Coordinate change listings
----------
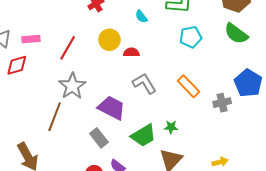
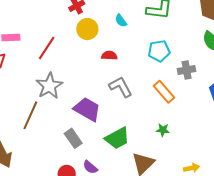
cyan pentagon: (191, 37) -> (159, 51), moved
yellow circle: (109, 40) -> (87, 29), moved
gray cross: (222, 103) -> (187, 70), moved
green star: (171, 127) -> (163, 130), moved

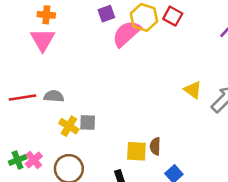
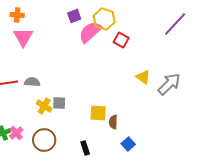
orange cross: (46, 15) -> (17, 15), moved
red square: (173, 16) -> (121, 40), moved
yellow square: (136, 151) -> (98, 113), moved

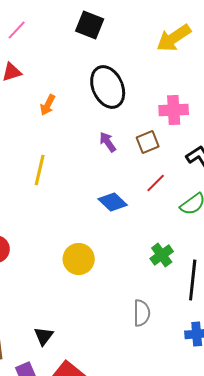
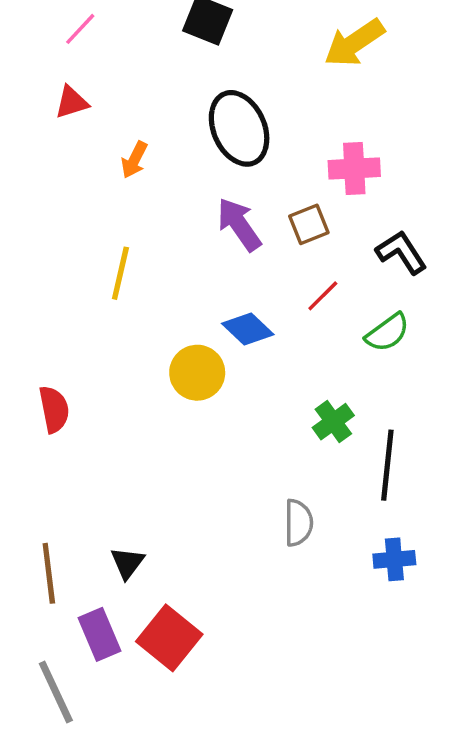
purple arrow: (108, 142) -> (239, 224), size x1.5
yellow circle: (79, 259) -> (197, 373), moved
----------
Go through the records above and copy each line where "square" is found.

#### Exercise answer
red square: (173, 16) -> (121, 40), moved
yellow square: (136, 151) -> (98, 113), moved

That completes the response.